» Exercise requirements:
When you reach the line with "R10: 2.2k (DGND, N5) -> 160 (DGND, N5)" in the listing below, transcribe it and each line after it up to and including the line with "VR2: 500k (DGND, N6, wiper", exactly and with nothing else.

» Information:
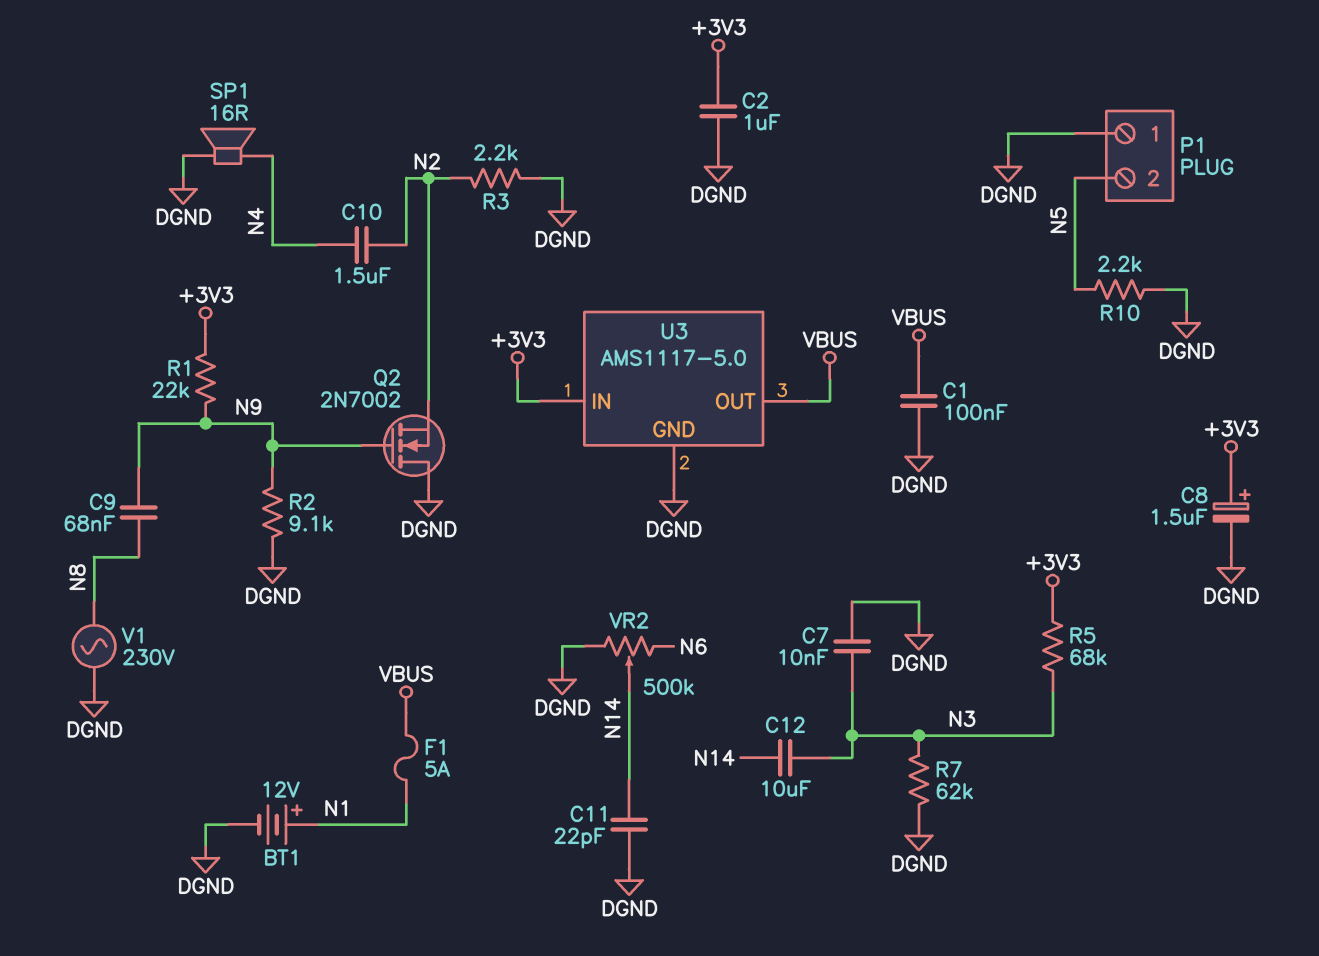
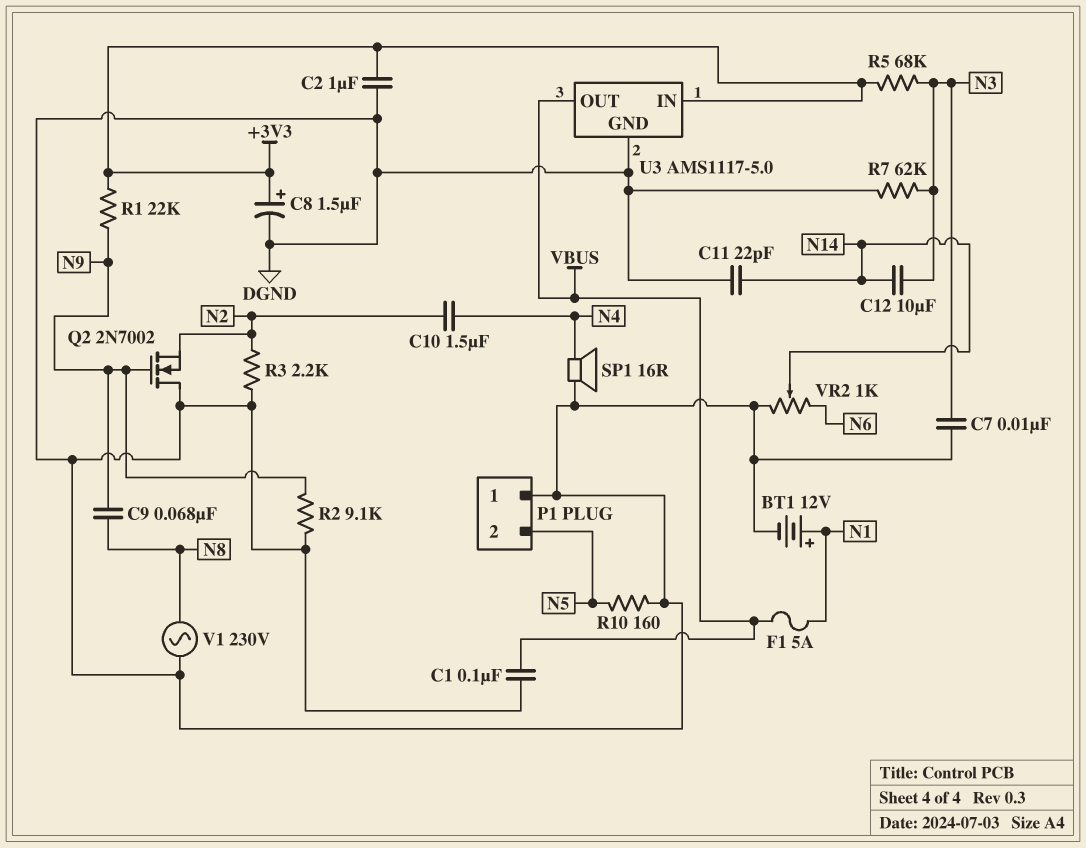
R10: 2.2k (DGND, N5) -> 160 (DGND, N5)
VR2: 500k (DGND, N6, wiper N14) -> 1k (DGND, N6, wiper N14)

--

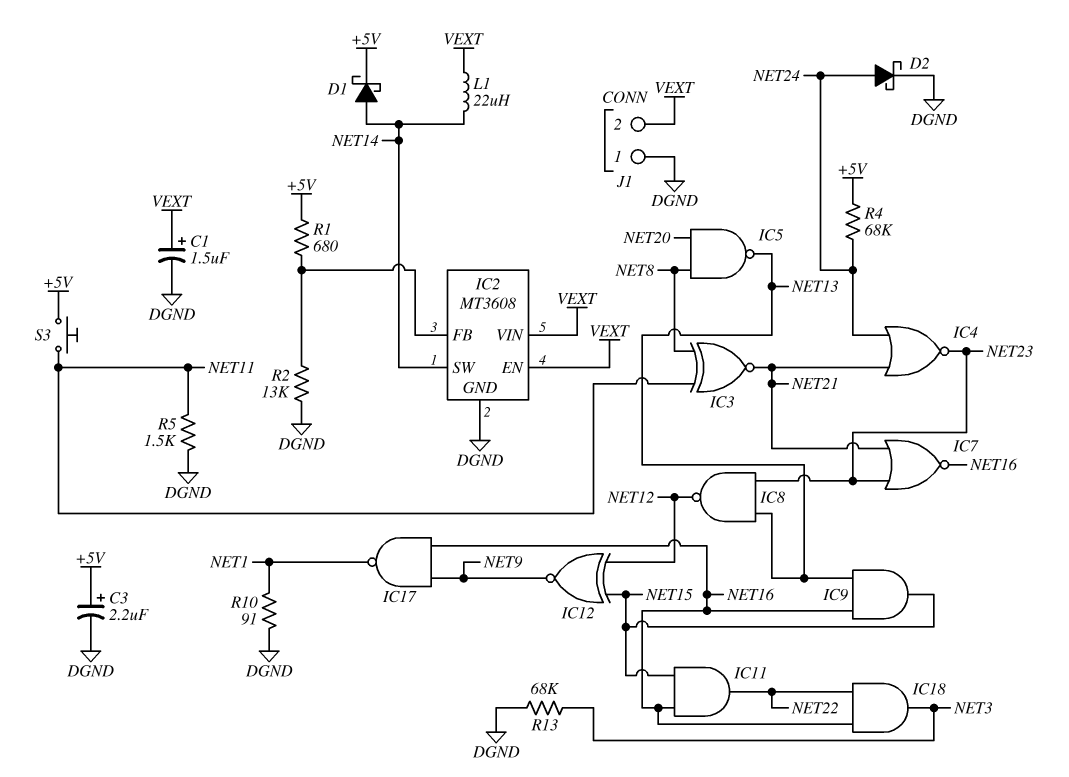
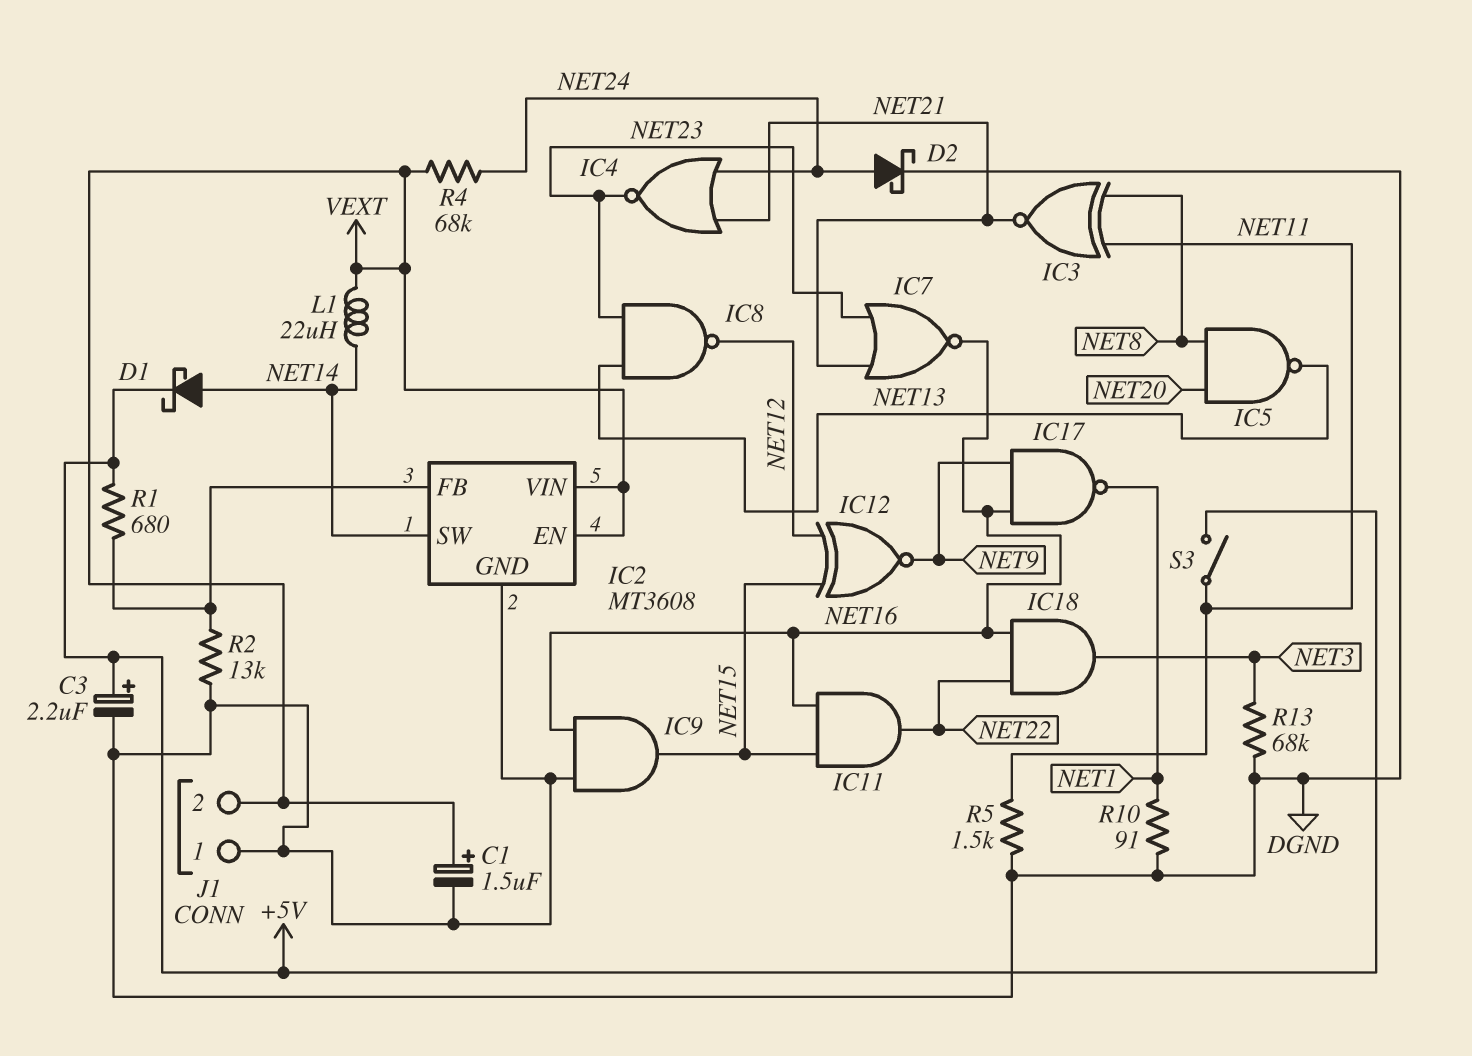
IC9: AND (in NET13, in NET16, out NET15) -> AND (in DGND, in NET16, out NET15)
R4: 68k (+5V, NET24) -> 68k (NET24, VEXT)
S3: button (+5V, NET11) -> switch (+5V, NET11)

* * *

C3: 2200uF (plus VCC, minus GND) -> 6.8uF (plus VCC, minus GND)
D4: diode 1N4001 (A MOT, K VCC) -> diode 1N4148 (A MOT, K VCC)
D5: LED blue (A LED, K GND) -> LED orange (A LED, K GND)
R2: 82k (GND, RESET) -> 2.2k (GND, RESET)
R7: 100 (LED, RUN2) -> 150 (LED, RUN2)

» Response box:
R10: 2.2k (DGND, N5) -> 160 (DGND, N5)
VR2: 500k (DGND, N6, wiper N14) -> 1k (DGND, N6, wiper N14)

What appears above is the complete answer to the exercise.